## Dataset items
-- start --
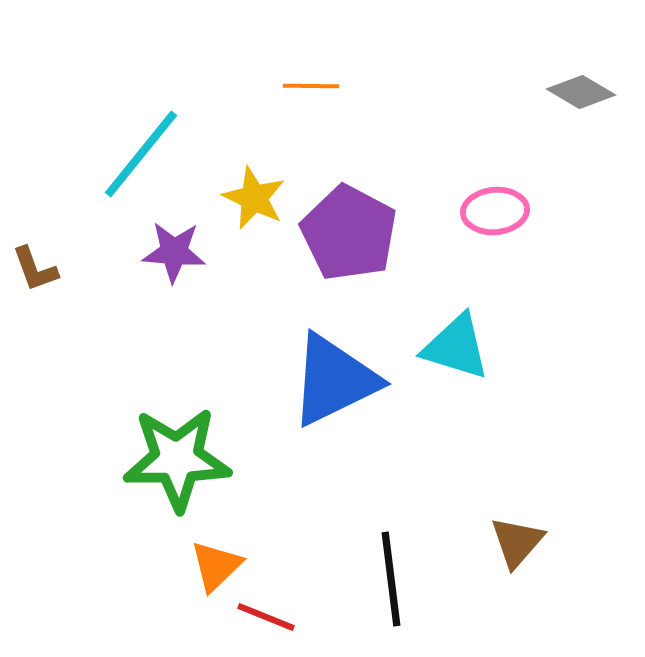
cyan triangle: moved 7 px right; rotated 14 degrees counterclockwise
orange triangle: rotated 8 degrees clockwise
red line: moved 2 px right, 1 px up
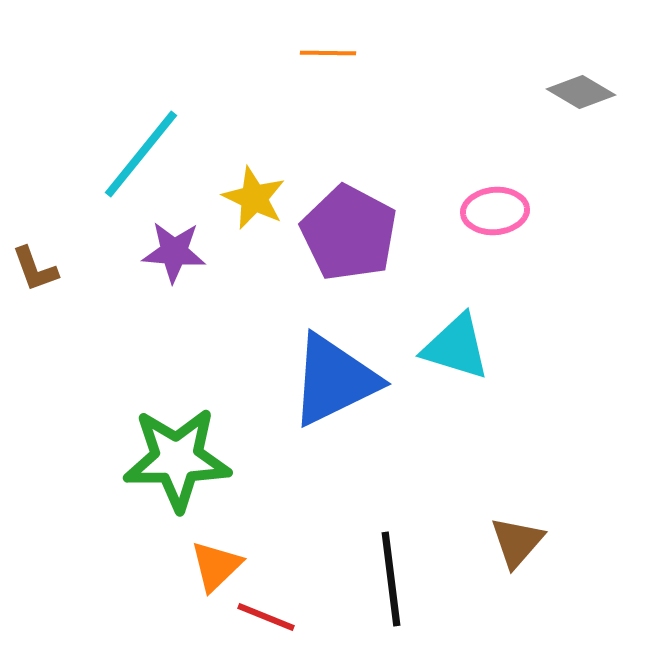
orange line: moved 17 px right, 33 px up
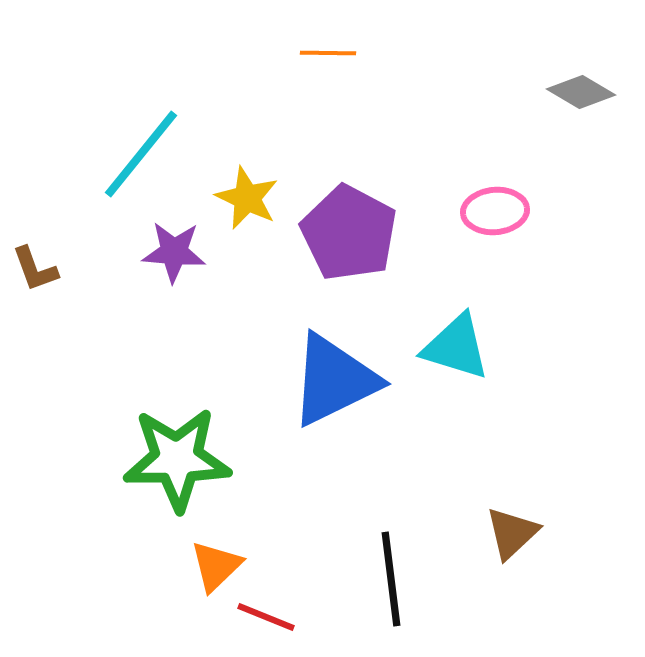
yellow star: moved 7 px left
brown triangle: moved 5 px left, 9 px up; rotated 6 degrees clockwise
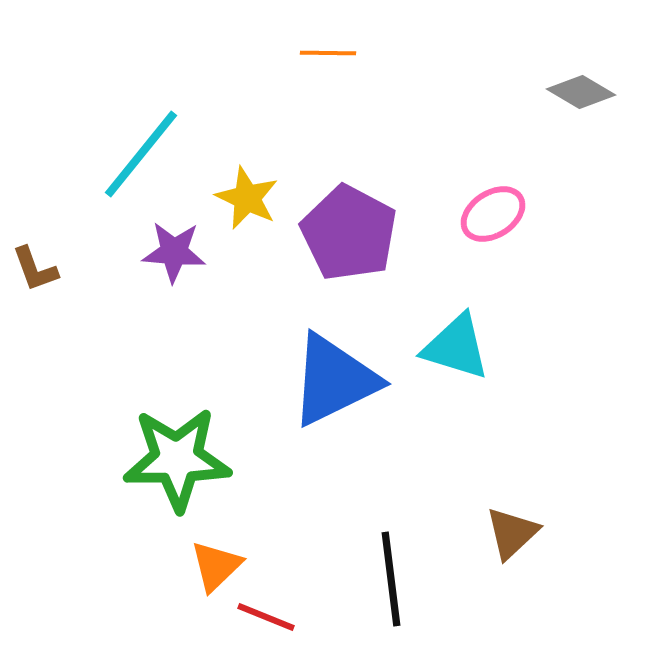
pink ellipse: moved 2 px left, 3 px down; rotated 28 degrees counterclockwise
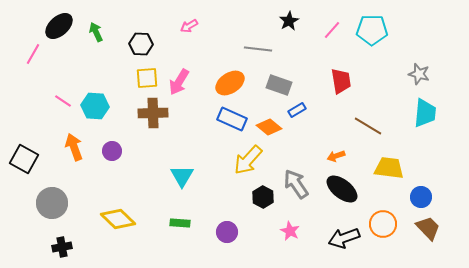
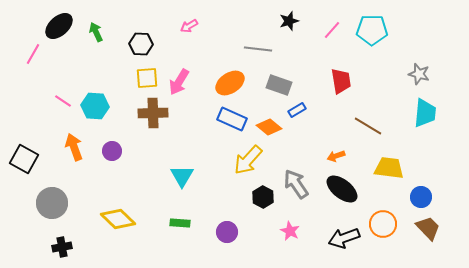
black star at (289, 21): rotated 12 degrees clockwise
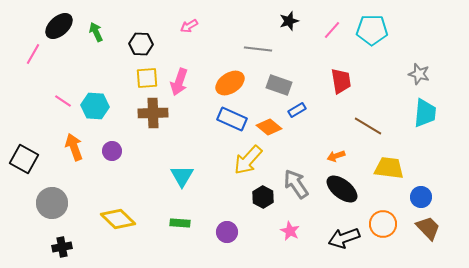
pink arrow at (179, 82): rotated 12 degrees counterclockwise
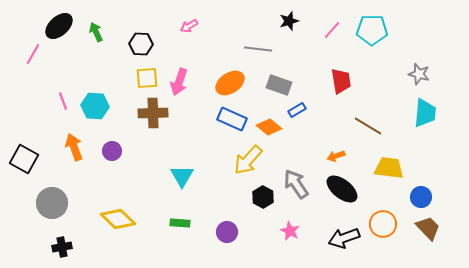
pink line at (63, 101): rotated 36 degrees clockwise
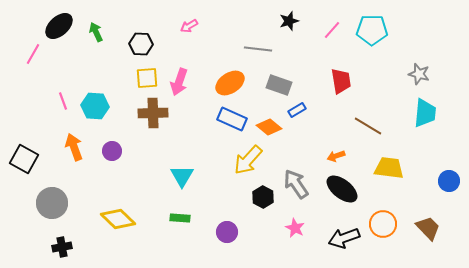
blue circle at (421, 197): moved 28 px right, 16 px up
green rectangle at (180, 223): moved 5 px up
pink star at (290, 231): moved 5 px right, 3 px up
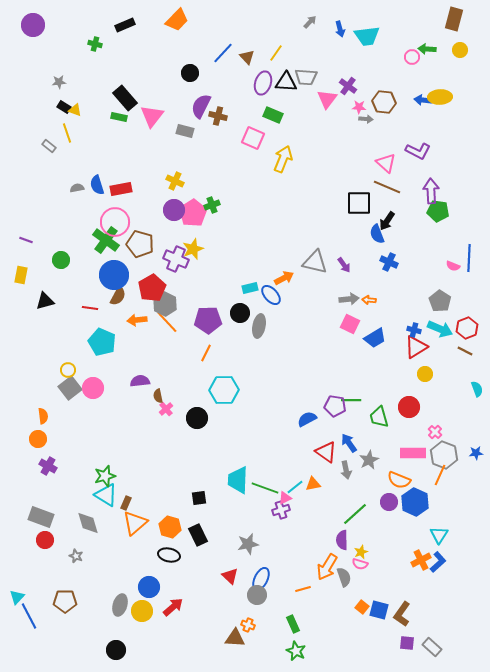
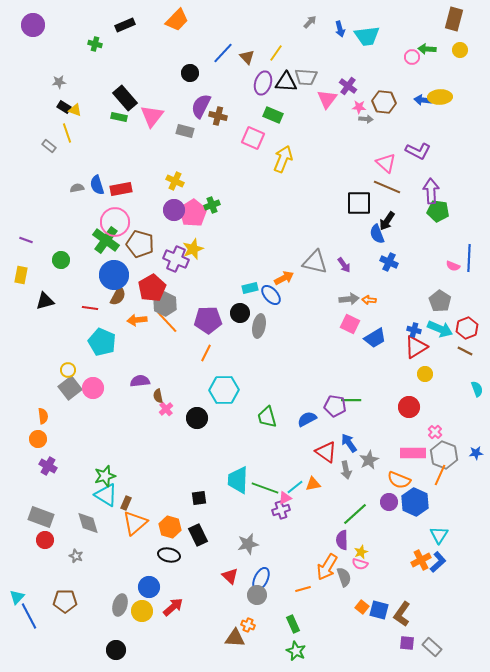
green trapezoid at (379, 417): moved 112 px left
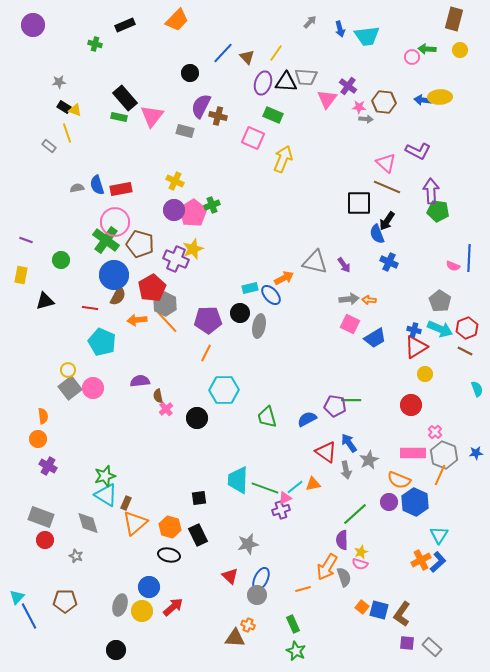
red circle at (409, 407): moved 2 px right, 2 px up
-- end --
## PROMPT
Copy every line of the records above word for word, leaving out the pictures.

## OUTPUT BELOW
cyan triangle: moved 7 px right; rotated 14 degrees counterclockwise
orange triangle: rotated 8 degrees clockwise
red line: moved 2 px right, 1 px up
orange line: moved 17 px right, 33 px up
yellow star: moved 7 px left
brown triangle: moved 5 px left, 9 px up; rotated 6 degrees clockwise
pink ellipse: moved 2 px left, 3 px down; rotated 28 degrees counterclockwise
black star at (289, 21): rotated 12 degrees clockwise
pink arrow at (179, 82): rotated 12 degrees counterclockwise
pink line at (63, 101): rotated 36 degrees clockwise
blue circle at (421, 197): moved 28 px right, 16 px up
green rectangle at (180, 223): moved 5 px up
pink star at (290, 231): moved 5 px right, 3 px up
green trapezoid at (379, 417): moved 112 px left
red circle at (409, 407): moved 2 px right, 2 px up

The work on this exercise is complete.